# THE DATA
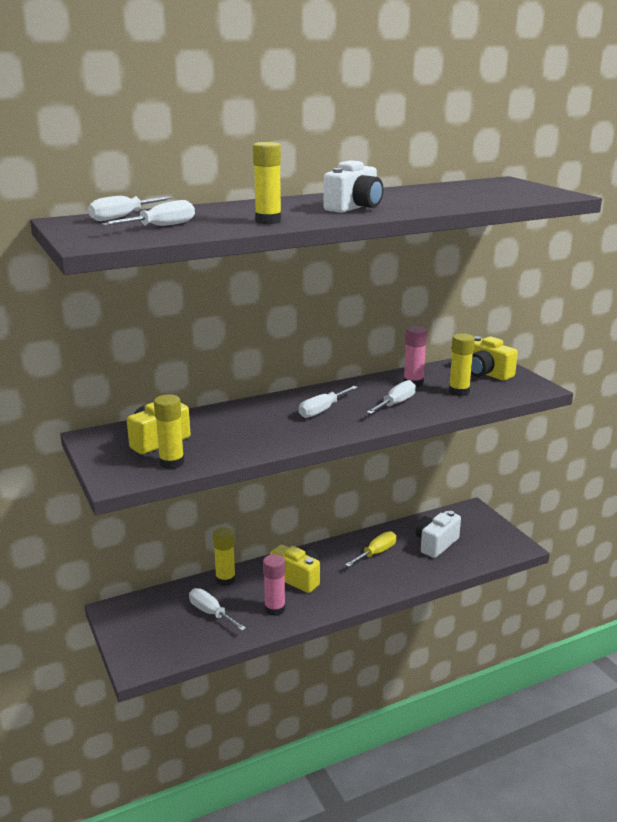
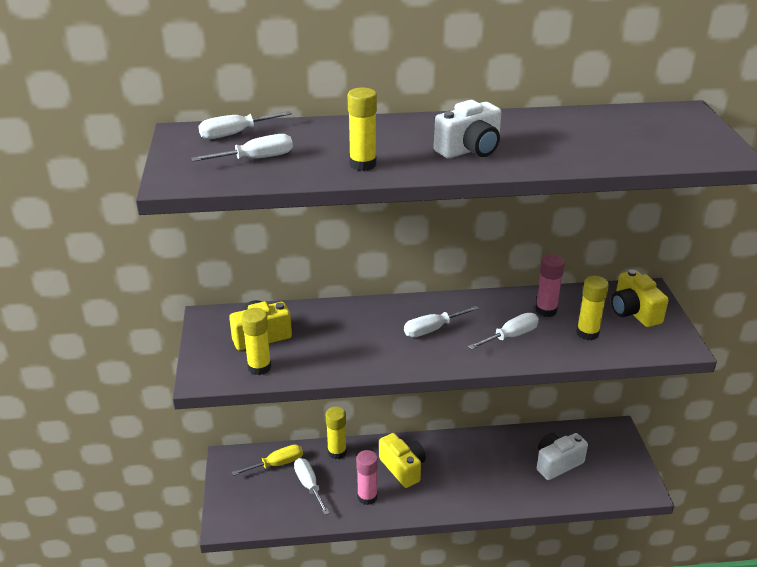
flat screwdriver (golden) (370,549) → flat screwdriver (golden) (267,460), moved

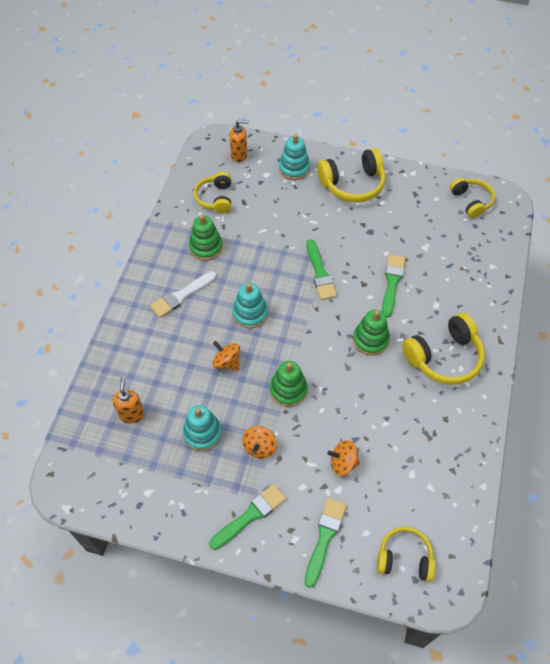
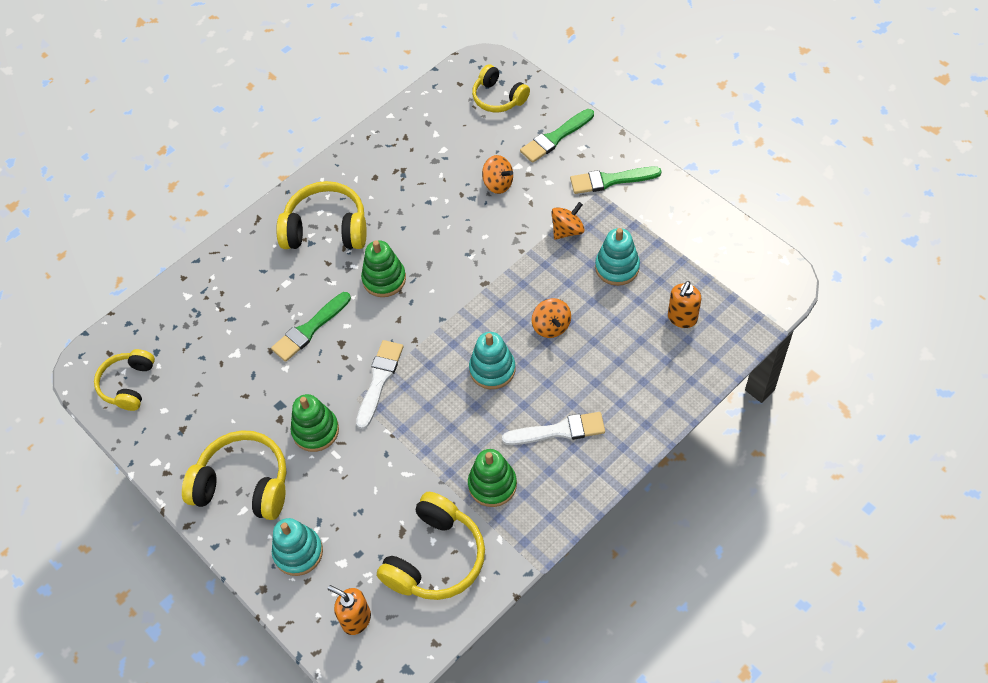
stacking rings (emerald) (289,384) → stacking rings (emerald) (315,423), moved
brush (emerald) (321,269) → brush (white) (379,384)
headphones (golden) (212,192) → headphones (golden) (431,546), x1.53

# WHAT YOU SHOULD DO
What is the number of lines in the data that include "golden"? Respond with that number and no other text.

# RESULT OF THE TASK
2